Object correspondence data
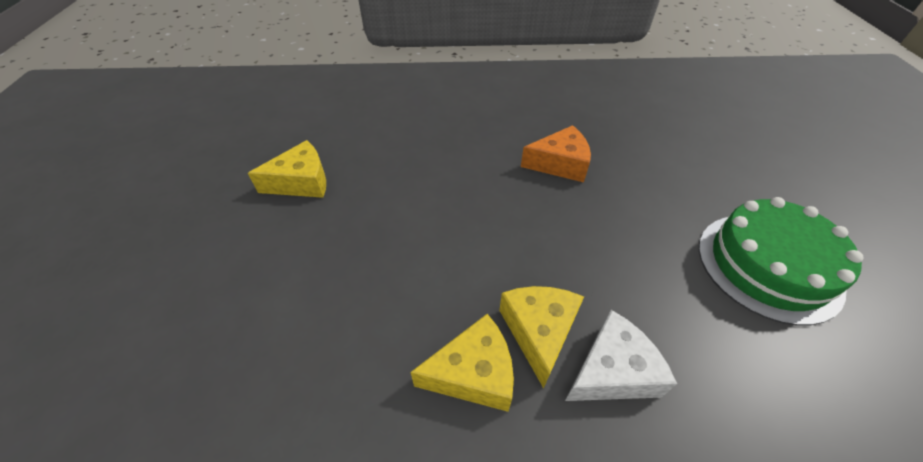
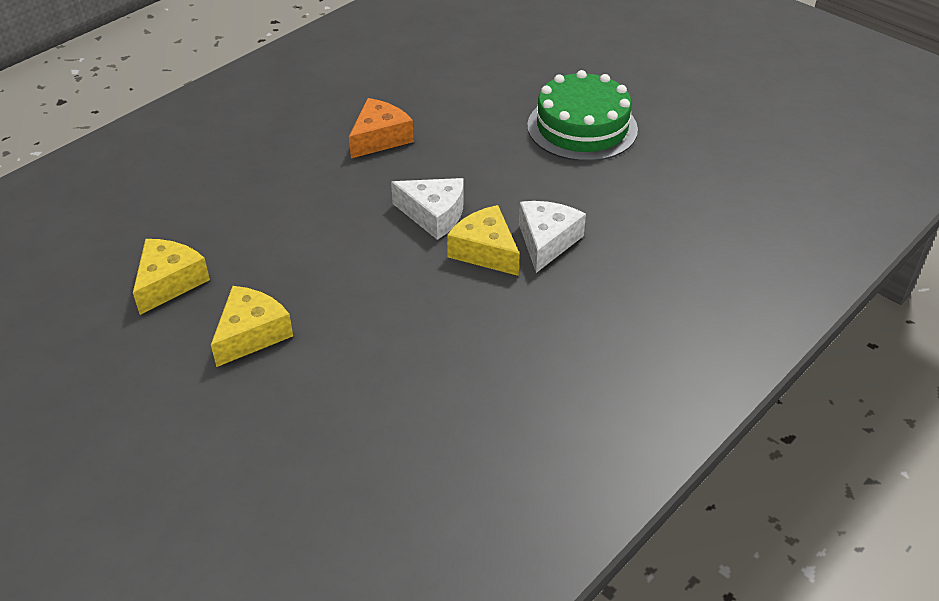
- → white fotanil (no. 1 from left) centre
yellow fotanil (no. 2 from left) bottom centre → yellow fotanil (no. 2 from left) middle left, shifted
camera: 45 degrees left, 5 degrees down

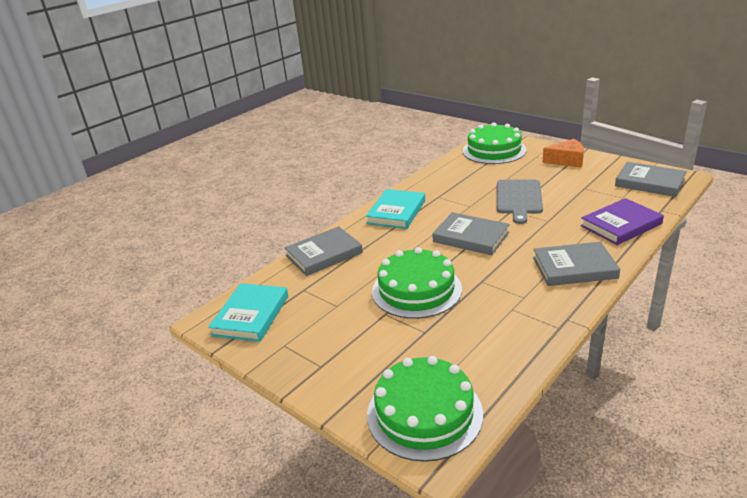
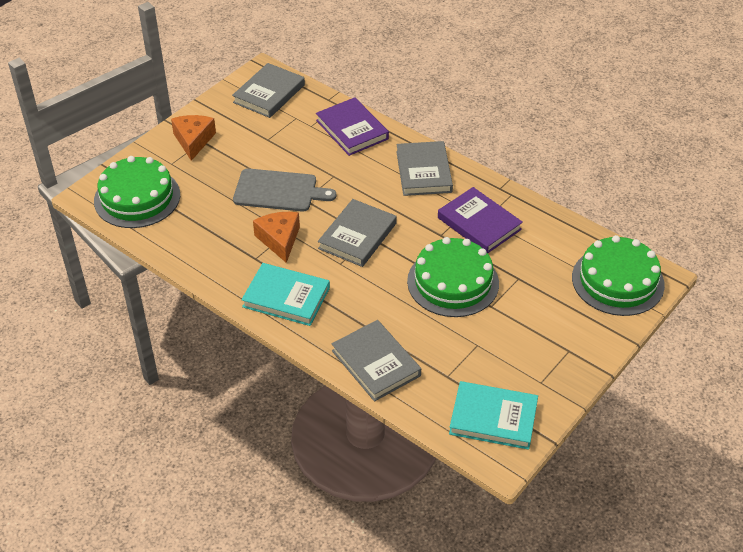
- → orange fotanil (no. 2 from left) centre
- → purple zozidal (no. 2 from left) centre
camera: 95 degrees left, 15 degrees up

#### Work item
Repeat the records above word for word, apart from the pictures.

#### Output
- → white fotanil (no. 1 from left) centre
yellow fotanil (no. 2 from left) bottom centre → yellow fotanil (no. 2 from left) middle left, shifted
camera: 45 degrees left, 5 degrees down

- → orange fotanil (no. 2 from left) centre
- → purple zozidal (no. 2 from left) centre
camera: 95 degrees left, 15 degrees up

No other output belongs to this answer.